Stored dataset items:
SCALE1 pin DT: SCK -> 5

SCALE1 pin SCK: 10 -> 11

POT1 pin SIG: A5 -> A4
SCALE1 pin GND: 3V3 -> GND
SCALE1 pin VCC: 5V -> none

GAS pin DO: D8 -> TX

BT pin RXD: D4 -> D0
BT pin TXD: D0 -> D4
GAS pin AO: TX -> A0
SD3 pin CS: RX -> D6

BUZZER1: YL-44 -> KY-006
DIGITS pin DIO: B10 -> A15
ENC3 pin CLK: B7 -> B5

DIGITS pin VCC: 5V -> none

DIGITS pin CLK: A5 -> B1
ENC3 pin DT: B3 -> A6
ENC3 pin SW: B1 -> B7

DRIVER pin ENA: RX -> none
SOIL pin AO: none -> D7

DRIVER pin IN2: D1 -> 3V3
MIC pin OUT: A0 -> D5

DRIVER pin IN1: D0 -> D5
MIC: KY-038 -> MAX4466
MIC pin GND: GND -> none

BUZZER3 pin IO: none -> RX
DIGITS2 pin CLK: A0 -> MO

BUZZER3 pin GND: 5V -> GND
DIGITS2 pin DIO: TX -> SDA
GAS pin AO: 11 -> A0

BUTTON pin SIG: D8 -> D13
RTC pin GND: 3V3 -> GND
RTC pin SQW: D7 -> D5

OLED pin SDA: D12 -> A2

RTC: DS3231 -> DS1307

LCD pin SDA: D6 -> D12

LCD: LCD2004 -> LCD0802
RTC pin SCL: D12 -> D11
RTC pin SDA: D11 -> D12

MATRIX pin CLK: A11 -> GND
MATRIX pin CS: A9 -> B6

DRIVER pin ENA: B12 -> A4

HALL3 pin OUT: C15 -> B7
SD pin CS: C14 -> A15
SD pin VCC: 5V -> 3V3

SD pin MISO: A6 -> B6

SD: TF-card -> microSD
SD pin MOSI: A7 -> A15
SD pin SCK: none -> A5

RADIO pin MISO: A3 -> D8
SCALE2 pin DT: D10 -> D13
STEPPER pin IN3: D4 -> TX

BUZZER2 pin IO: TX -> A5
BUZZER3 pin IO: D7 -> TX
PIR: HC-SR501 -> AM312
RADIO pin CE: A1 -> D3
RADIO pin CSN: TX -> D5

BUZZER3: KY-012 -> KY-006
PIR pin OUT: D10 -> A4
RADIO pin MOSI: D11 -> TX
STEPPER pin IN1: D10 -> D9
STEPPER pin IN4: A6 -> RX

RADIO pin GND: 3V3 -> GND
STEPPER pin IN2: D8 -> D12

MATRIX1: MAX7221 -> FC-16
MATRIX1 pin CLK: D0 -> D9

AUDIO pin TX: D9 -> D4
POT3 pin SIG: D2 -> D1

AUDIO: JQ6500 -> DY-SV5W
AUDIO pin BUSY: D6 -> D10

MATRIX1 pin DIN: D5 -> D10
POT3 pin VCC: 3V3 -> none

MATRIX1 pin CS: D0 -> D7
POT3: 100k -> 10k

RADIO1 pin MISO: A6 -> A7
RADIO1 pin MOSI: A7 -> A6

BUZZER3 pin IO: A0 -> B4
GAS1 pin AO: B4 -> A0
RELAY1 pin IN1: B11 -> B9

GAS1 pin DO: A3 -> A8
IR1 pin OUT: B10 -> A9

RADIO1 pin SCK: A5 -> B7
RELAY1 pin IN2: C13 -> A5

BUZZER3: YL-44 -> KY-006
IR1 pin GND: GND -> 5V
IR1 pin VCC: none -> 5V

▸ Directions for this task
Output the line containing "BUZZER3 pin IO: none -> RX" together with all later lines of the entries, exactly as written, through the final line.

▸ Task response
BUZZER3 pin IO: none -> RX
DIGITS2 pin CLK: A0 -> MO

BUZZER3 pin GND: 5V -> GND
DIGITS2 pin DIO: TX -> SDA
GAS pin AO: 11 -> A0

BUTTON pin SIG: D8 -> D13
RTC pin GND: 3V3 -> GND
RTC pin SQW: D7 -> D5

OLED pin SDA: D12 -> A2

RTC: DS3231 -> DS1307

LCD pin SDA: D6 -> D12

LCD: LCD2004 -> LCD0802
RTC pin SCL: D12 -> D11
RTC pin SDA: D11 -> D12

MATRIX pin CLK: A11 -> GND
MATRIX pin CS: A9 -> B6

DRIVER pin ENA: B12 -> A4

HALL3 pin OUT: C15 -> B7
SD pin CS: C14 -> A15
SD pin VCC: 5V -> 3V3

SD pin MISO: A6 -> B6

SD: TF-card -> microSD
SD pin MOSI: A7 -> A15
SD pin SCK: none -> A5

RADIO pin MISO: A3 -> D8
SCALE2 pin DT: D10 -> D13
STEPPER pin IN3: D4 -> TX

BUZZER2 pin IO: TX -> A5
BUZZER3 pin IO: D7 -> TX
PIR: HC-SR501 -> AM312
RADIO pin CE: A1 -> D3
RADIO pin CSN: TX -> D5

BUZZER3: KY-012 -> KY-006
PIR pin OUT: D10 -> A4
RADIO pin MOSI: D11 -> TX
STEPPER pin IN1: D10 -> D9
STEPPER pin IN4: A6 -> RX

RADIO pin GND: 3V3 -> GND
STEPPER pin IN2: D8 -> D12

MATRIX1: MAX7221 -> FC-16
MATRIX1 pin CLK: D0 -> D9

AUDIO pin TX: D9 -> D4
POT3 pin SIG: D2 -> D1

AUDIO: JQ6500 -> DY-SV5W
AUDIO pin BUSY: D6 -> D10

MATRIX1 pin DIN: D5 -> D10
POT3 pin VCC: 3V3 -> none

MATRIX1 pin CS: D0 -> D7
POT3: 100k -> 10k

RADIO1 pin MISO: A6 -> A7
RADIO1 pin MOSI: A7 -> A6

BUZZER3 pin IO: A0 -> B4
GAS1 pin AO: B4 -> A0
RELAY1 pin IN1: B11 -> B9

GAS1 pin DO: A3 -> A8
IR1 pin OUT: B10 -> A9

RADIO1 pin SCK: A5 -> B7
RELAY1 pin IN2: C13 -> A5

BUZZER3: YL-44 -> KY-006
IR1 pin GND: GND -> 5V
IR1 pin VCC: none -> 5V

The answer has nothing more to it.